Assignment |
Return, word for word, only the lines of the data below that lie between the line with "blue 1x2 brick [898,237,954,312] -> none" and the line with "blue 1x4 plate [269,100,391,173] -> none", those two lines included.

Data provided |
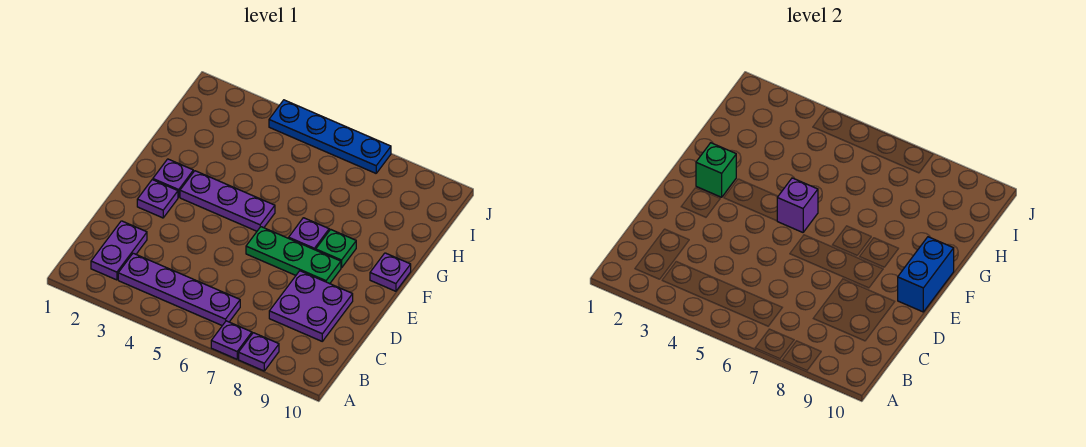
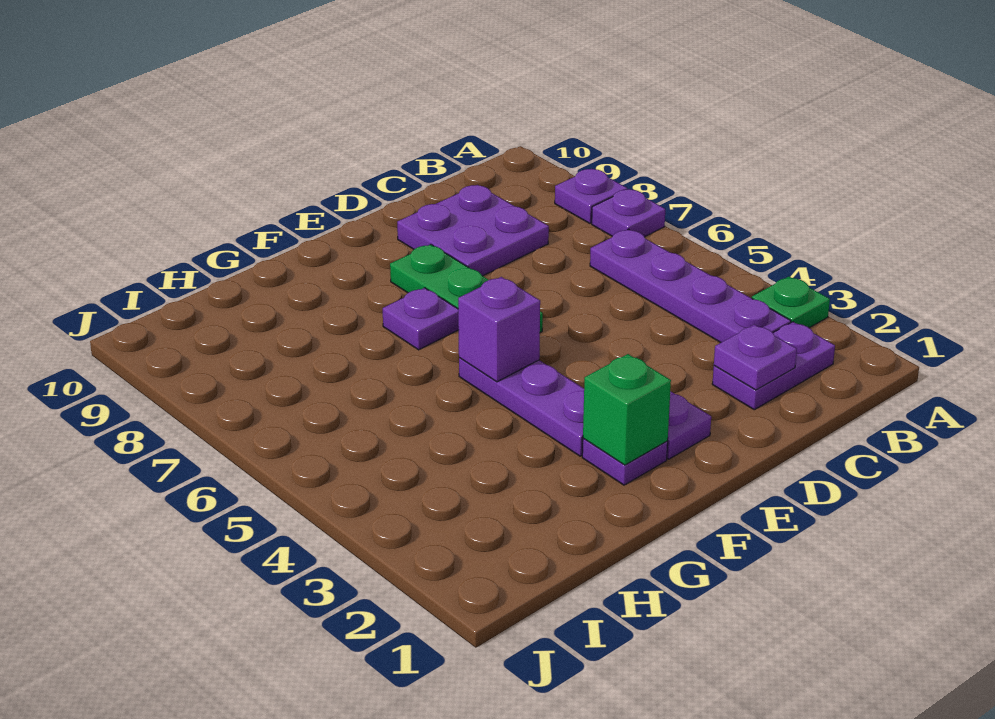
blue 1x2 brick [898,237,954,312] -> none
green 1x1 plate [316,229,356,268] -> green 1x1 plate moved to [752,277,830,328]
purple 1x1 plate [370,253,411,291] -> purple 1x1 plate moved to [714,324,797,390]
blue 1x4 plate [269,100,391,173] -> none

---

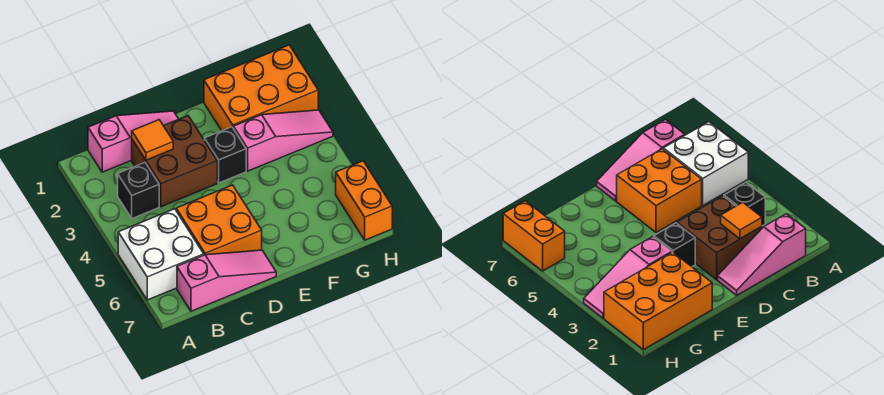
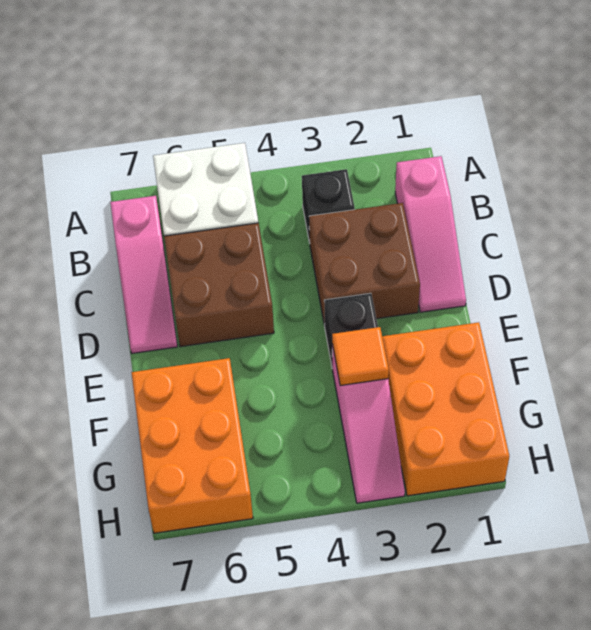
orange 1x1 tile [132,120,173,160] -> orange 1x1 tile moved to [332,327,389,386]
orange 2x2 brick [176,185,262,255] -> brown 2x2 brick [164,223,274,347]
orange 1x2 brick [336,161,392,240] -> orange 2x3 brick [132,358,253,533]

Reply to the exercise |
blue 1x2 brick [898,237,954,312] -> none
green 1x1 plate [316,229,356,268] -> green 1x1 plate moved to [752,277,830,328]
purple 1x1 plate [370,253,411,291] -> purple 1x1 plate moved to [714,324,797,390]
blue 1x4 plate [269,100,391,173] -> none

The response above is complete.